● Task requirements
In the copy, include every entry exactly but none of its images.

● Given data
+++++

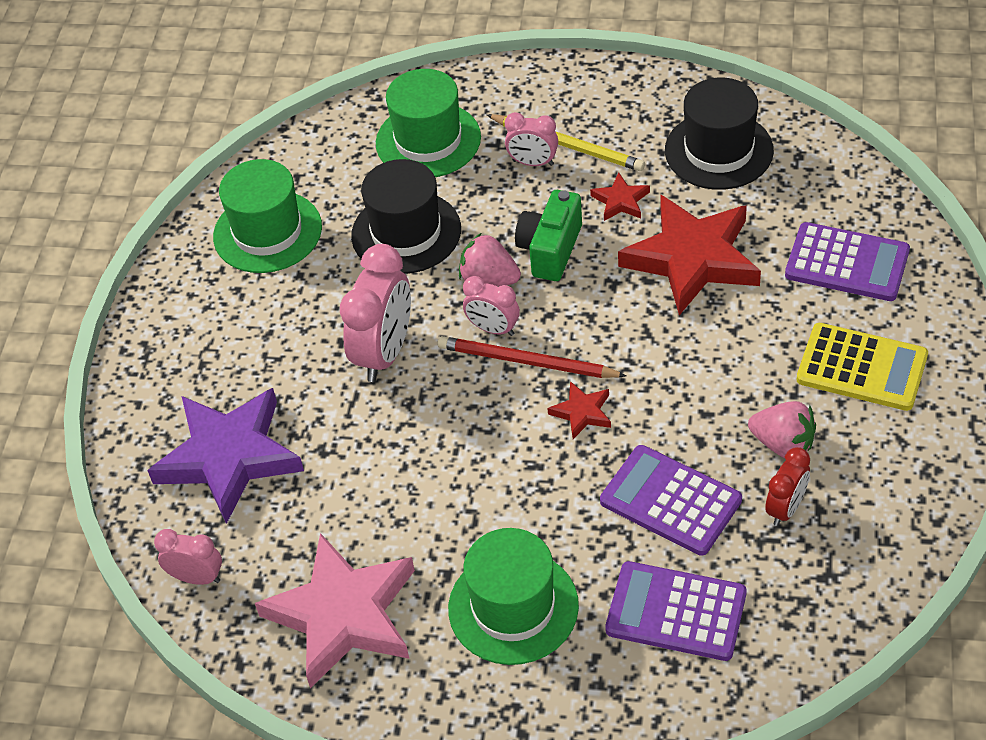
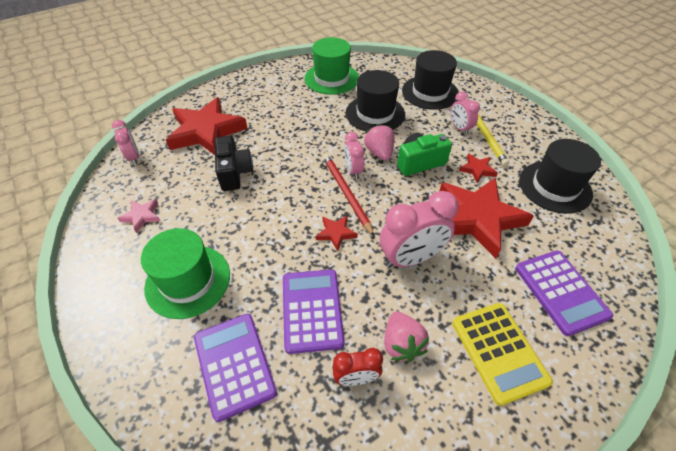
camera: 45 degrees right, 0 degrees up
(229, 457) = (206, 131): purple star -> red star
(343, 615) = (141, 216): pink star -> pink star, size x0.43
(362, 465) = (234, 173): none -> black camera
(385, 353) = (304, 144): pink clock -> pink clock (411, 258)
(428, 140) = (430, 92): green hat -> black hat

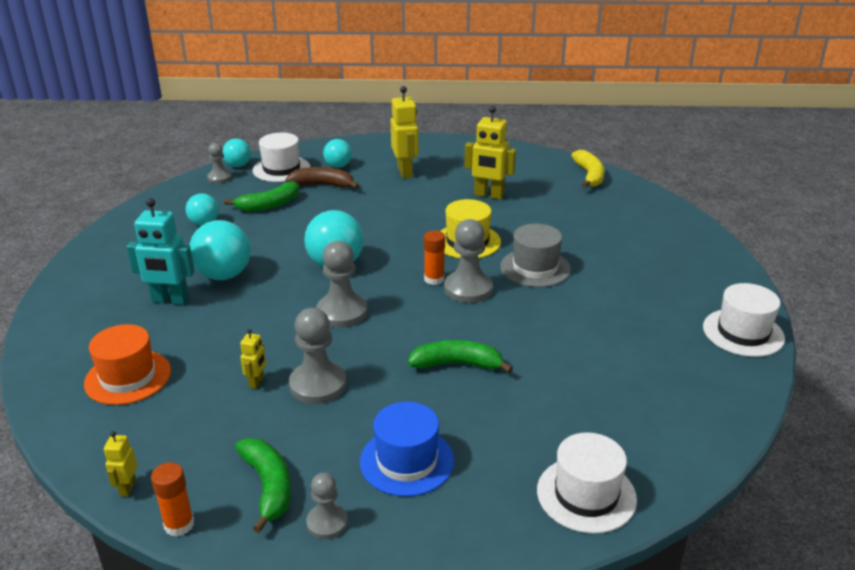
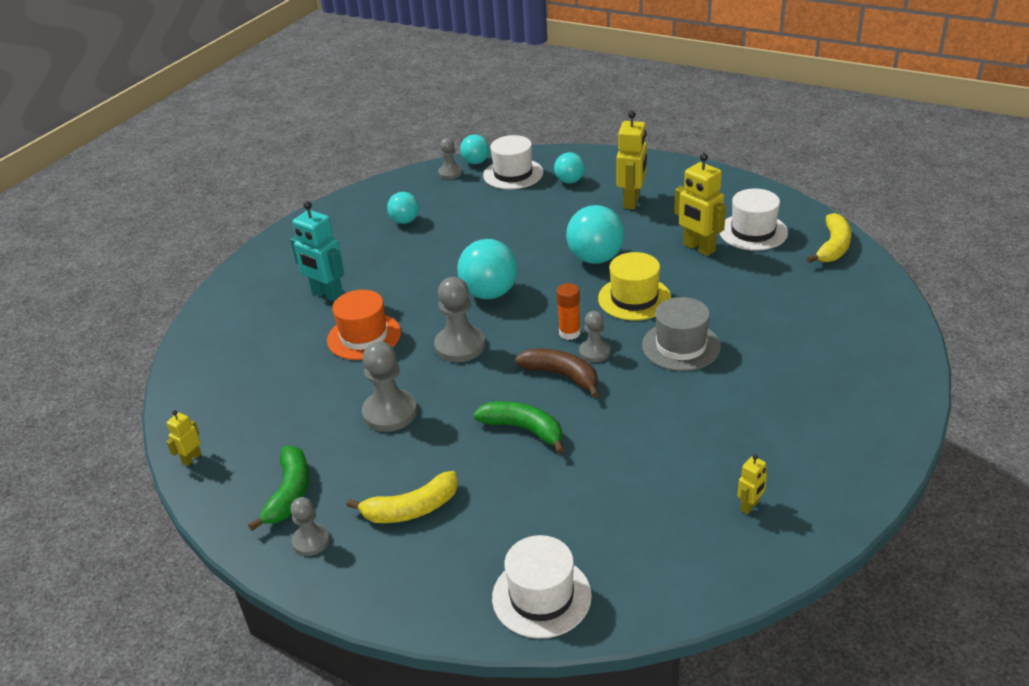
camera: 30 degrees right, 5 degrees up
(128, 377) = (251, 360): orange hat -> orange hat (364, 336)
(179, 525) = (207, 502): orange glue stick -> none
(223, 275) = (386, 280): turquoise ball -> turquoise ball (595, 258)
(257, 382) = (343, 395): yellow robot -> yellow robot (750, 506)
(269, 205) = (474, 213): green banana -> none
(323, 185) = (539, 201): brown banana -> brown banana (562, 375)
(407, 461) = (411, 509): blue hat -> yellow banana
(468, 289) = (594, 352): grey pawn -> grey pawn, size x0.60
(743, 332) = (850, 483): white hat -> white hat (753, 232)

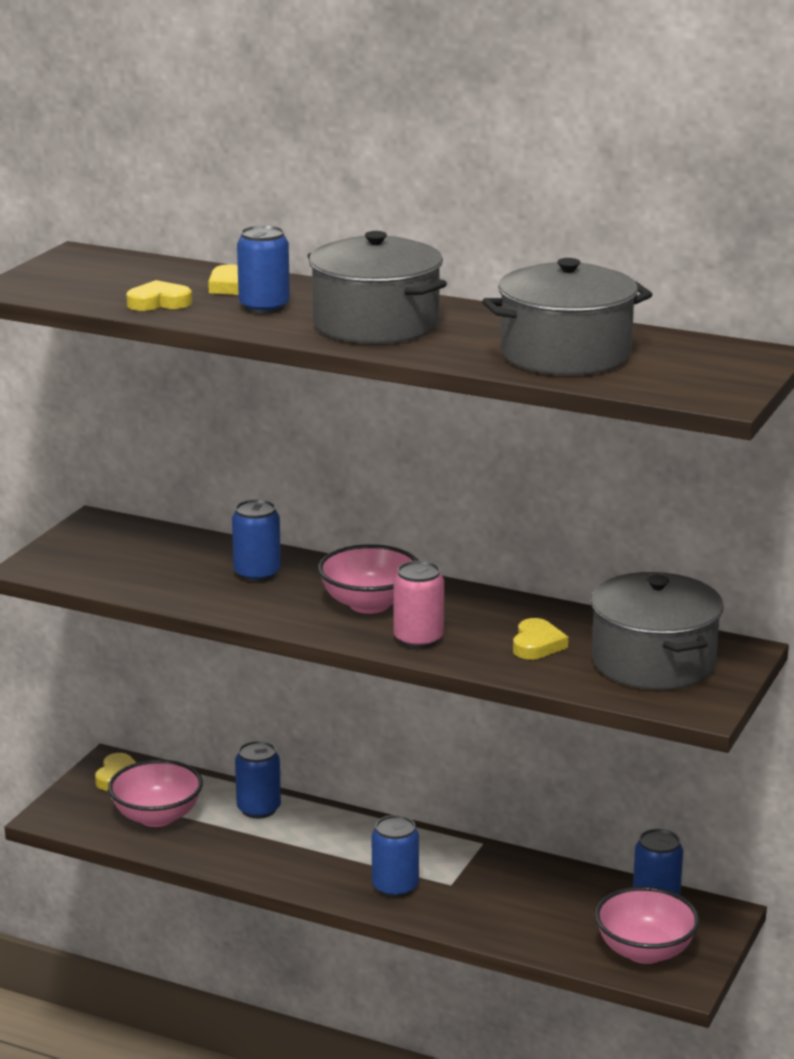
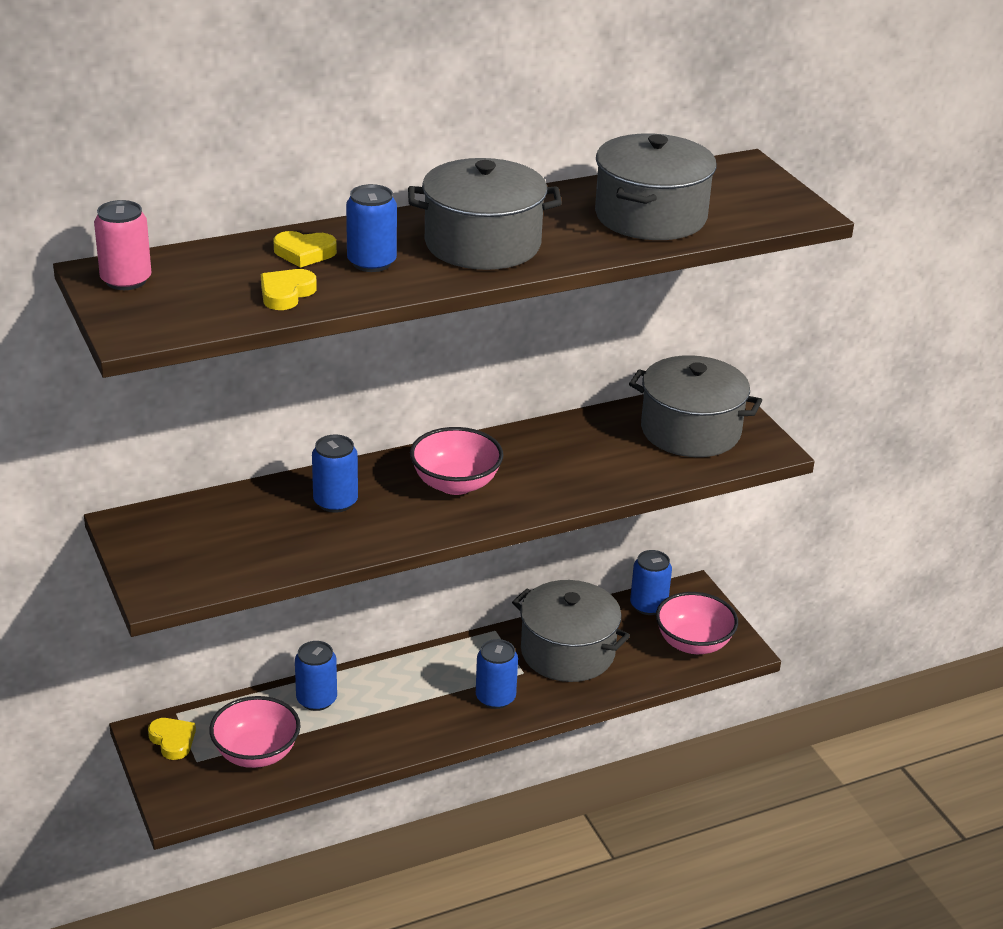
camera: 50 degrees left, 10 degrees up
(418, 639) = (536, 493): pink can -> pink can (126, 280)
(515, 892) = (567, 652): none -> grey pot
(537, 644) = (608, 456): yellow heart -> none

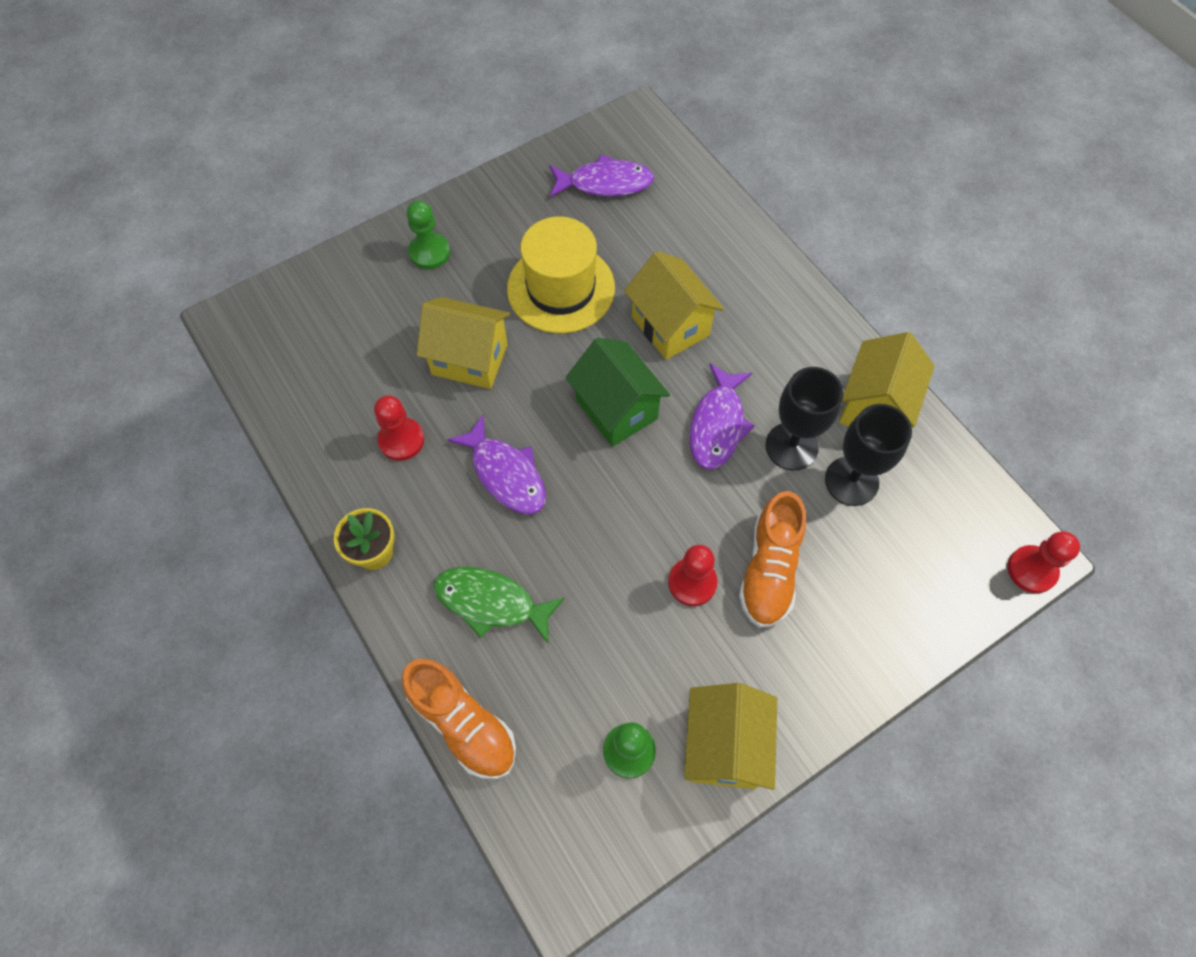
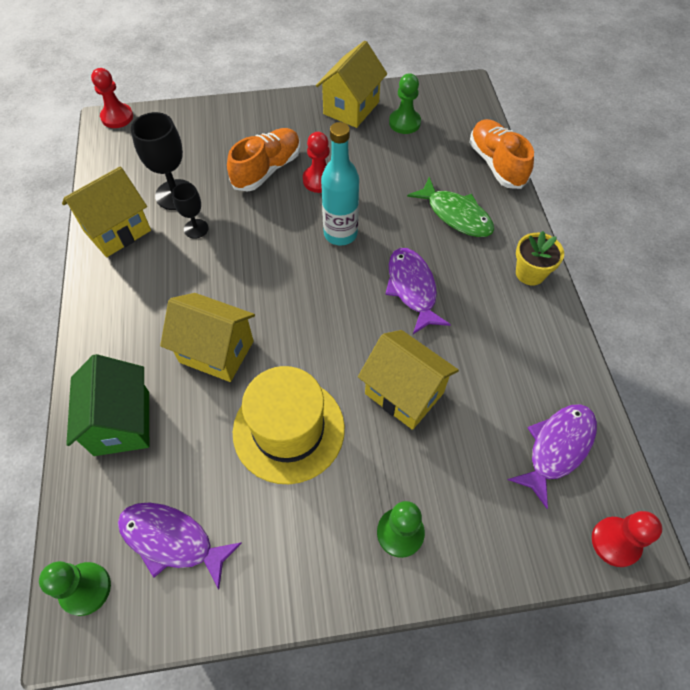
camera: 155 degrees left, 5 degrees down
(401, 440) = (487, 345): red pawn -> red pawn (615, 542)
(616, 409) = (303, 302): green house -> green house (122, 423)
(621, 511) = (340, 234): none -> turquoise bottle
(646, 137) = (85, 589): none -> green pawn
(670, 326) = (216, 351): yellow house -> yellow house turned 60 degrees counterclockwise
(717, 425) = (236, 261): purple fish -> purple fish (557, 448)
(791, 446) = (196, 229): black goblet -> black goblet, size x0.59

+++++

● Answer
camera: 45 degrees right, 0 degrees up
(229, 457) = (206, 131): purple star -> red star
(343, 615) = (141, 216): pink star -> pink star, size x0.43
(362, 465) = (234, 173): none -> black camera
(385, 353) = (304, 144): pink clock -> pink clock (411, 258)
(428, 140) = (430, 92): green hat -> black hat

camera: 30 degrees right, 5 degrees up
(128, 377) = (251, 360): orange hat -> orange hat (364, 336)
(179, 525) = (207, 502): orange glue stick -> none
(223, 275) = (386, 280): turquoise ball -> turquoise ball (595, 258)
(257, 382) = (343, 395): yellow robot -> yellow robot (750, 506)
(269, 205) = (474, 213): green banana -> none
(323, 185) = (539, 201): brown banana -> brown banana (562, 375)
(407, 461) = (411, 509): blue hat -> yellow banana
(468, 289) = (594, 352): grey pawn -> grey pawn, size x0.60
(743, 332) = (850, 483): white hat -> white hat (753, 232)

camera: 50 degrees left, 10 degrees up
(418, 639) = (536, 493): pink can -> pink can (126, 280)
(515, 892) = (567, 652): none -> grey pot
(537, 644) = (608, 456): yellow heart -> none

camera: 155 degrees left, 5 degrees down
(401, 440) = (487, 345): red pawn -> red pawn (615, 542)
(616, 409) = (303, 302): green house -> green house (122, 423)
(621, 511) = (340, 234): none -> turquoise bottle
(646, 137) = (85, 589): none -> green pawn
(670, 326) = (216, 351): yellow house -> yellow house turned 60 degrees counterclockwise
(717, 425) = (236, 261): purple fish -> purple fish (557, 448)
(791, 446) = (196, 229): black goblet -> black goblet, size x0.59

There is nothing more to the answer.